_Your instructions_
Copy out word for word everything from the line containing "Question: Which object is positioned" down to the line containing "pyautogui.click(x=500, y=219)", both included.

_Data provided_
'''
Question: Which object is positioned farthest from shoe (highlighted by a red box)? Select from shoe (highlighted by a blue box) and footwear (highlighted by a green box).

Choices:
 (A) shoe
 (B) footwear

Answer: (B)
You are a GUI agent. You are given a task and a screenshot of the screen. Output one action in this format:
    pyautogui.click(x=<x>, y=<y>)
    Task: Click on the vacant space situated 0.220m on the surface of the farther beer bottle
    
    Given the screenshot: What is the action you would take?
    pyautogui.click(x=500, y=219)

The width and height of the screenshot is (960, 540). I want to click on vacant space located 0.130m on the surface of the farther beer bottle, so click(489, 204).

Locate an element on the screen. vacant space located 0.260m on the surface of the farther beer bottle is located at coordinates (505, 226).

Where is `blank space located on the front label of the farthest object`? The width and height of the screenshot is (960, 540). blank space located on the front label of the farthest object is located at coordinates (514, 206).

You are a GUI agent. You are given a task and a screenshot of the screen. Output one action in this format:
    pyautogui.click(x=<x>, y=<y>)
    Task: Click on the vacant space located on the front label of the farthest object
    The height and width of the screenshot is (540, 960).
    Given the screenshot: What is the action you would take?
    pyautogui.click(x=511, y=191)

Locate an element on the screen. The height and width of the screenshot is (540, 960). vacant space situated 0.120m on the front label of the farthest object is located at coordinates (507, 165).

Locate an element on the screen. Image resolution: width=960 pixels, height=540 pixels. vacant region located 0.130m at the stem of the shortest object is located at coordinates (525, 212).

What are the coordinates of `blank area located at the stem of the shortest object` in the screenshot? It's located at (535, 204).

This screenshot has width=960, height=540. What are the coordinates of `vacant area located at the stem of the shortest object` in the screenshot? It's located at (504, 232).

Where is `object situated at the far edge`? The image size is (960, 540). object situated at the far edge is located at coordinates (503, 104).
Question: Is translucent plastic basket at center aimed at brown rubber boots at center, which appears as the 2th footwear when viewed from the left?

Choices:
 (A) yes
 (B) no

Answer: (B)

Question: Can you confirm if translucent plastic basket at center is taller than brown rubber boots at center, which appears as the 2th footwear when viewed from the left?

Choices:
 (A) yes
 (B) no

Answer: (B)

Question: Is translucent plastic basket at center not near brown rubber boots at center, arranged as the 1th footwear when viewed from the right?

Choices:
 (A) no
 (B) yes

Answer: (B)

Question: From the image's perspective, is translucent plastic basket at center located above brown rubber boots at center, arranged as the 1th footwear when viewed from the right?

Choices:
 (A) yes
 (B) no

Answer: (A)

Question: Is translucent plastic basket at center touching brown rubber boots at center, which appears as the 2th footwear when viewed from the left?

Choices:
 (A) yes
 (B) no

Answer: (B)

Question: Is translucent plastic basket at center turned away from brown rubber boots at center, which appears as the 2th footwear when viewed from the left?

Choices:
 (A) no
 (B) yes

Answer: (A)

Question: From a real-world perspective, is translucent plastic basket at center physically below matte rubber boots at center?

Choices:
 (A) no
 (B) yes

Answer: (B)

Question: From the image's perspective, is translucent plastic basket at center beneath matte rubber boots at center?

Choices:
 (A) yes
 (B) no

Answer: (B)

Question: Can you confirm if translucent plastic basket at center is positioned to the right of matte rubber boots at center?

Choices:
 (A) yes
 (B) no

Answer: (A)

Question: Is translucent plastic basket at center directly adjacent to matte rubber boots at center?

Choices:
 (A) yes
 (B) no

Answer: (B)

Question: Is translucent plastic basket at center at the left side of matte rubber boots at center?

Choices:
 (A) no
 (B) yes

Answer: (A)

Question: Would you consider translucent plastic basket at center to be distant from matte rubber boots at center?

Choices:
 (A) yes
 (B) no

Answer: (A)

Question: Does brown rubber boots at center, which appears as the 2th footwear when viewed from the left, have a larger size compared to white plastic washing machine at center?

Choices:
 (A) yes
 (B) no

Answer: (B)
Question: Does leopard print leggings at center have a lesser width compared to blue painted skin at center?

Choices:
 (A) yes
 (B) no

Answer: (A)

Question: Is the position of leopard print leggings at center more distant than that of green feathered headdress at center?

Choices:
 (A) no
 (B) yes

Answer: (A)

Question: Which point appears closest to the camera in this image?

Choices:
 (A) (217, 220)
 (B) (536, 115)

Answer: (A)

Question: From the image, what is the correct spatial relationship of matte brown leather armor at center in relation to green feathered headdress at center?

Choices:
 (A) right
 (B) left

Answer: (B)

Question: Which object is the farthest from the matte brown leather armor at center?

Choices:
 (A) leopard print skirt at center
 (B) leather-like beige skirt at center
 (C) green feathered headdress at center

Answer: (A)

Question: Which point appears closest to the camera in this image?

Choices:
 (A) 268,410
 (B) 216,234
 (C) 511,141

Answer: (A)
'''
'''
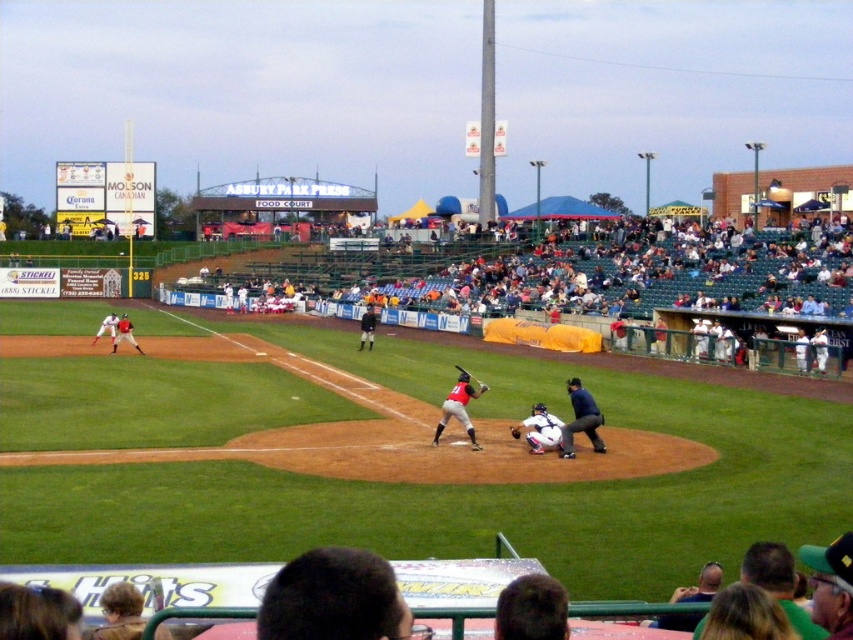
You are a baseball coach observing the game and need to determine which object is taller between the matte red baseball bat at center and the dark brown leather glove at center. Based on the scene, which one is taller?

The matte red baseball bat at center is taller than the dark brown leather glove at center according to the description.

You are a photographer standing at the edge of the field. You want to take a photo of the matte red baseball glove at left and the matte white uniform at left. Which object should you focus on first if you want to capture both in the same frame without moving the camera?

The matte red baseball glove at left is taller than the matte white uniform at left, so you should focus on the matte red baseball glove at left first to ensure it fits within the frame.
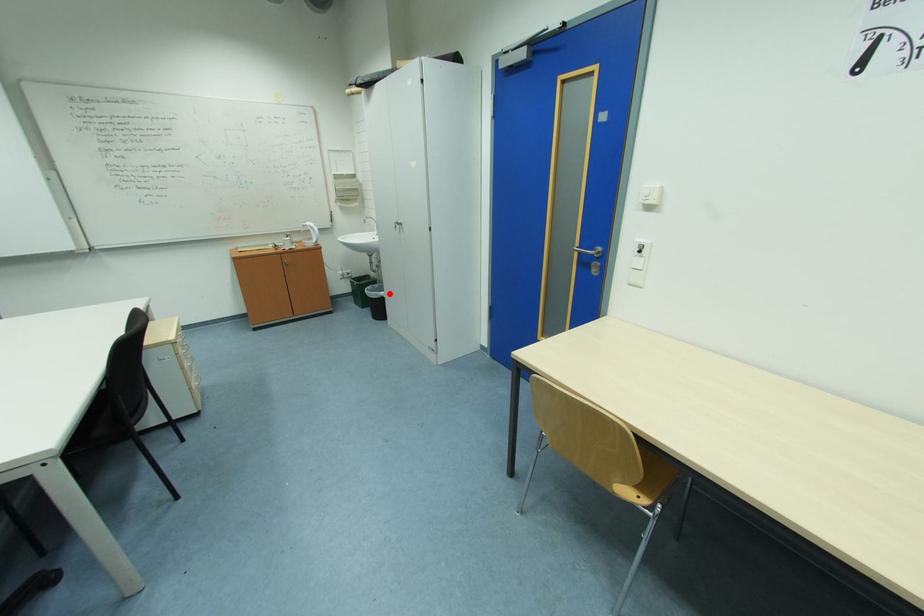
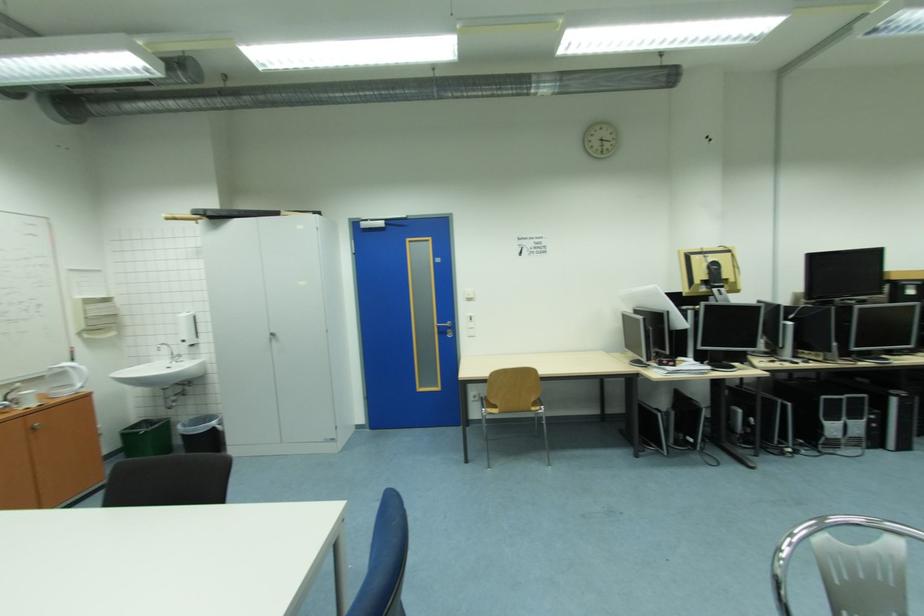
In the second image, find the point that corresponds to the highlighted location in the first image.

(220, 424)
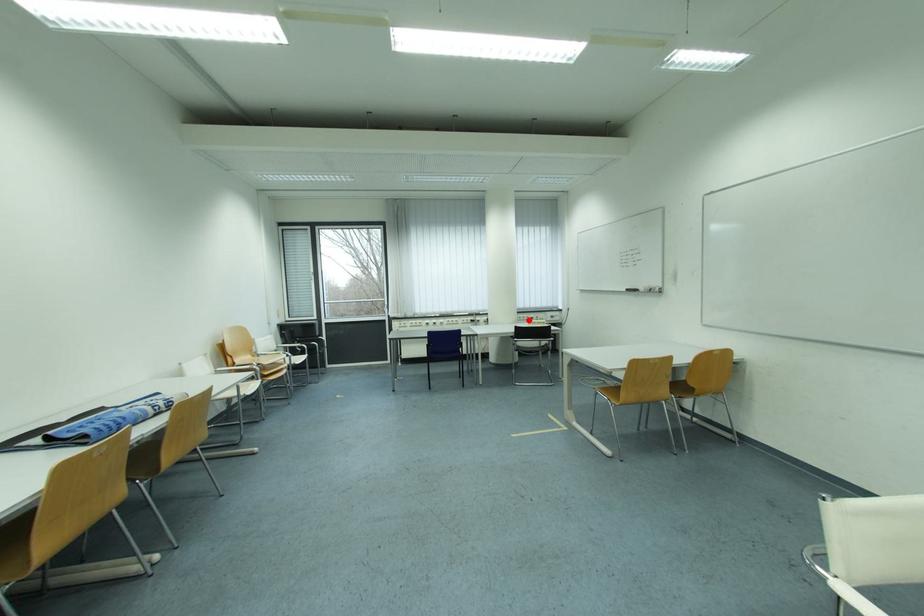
'''
_Written solution_
Question: Which object is positioned farthest from shoe (highlighted by a red box)? Select from shoe (highlighted by a blue box) and footwear (highlighted by a green box).

Choices:
 (A) shoe
 (B) footwear

Answer: (B)
You are a GUI agent. You are given a task and a screenshot of the screen. Output one action in this format:
    pyautogui.click(x=<x>, y=<y>)
    Task: Click on the vacant space situated 0.220m on the surface of the farther beer bottle
    
    Given the screenshot: What is the action you would take?
    pyautogui.click(x=500, y=219)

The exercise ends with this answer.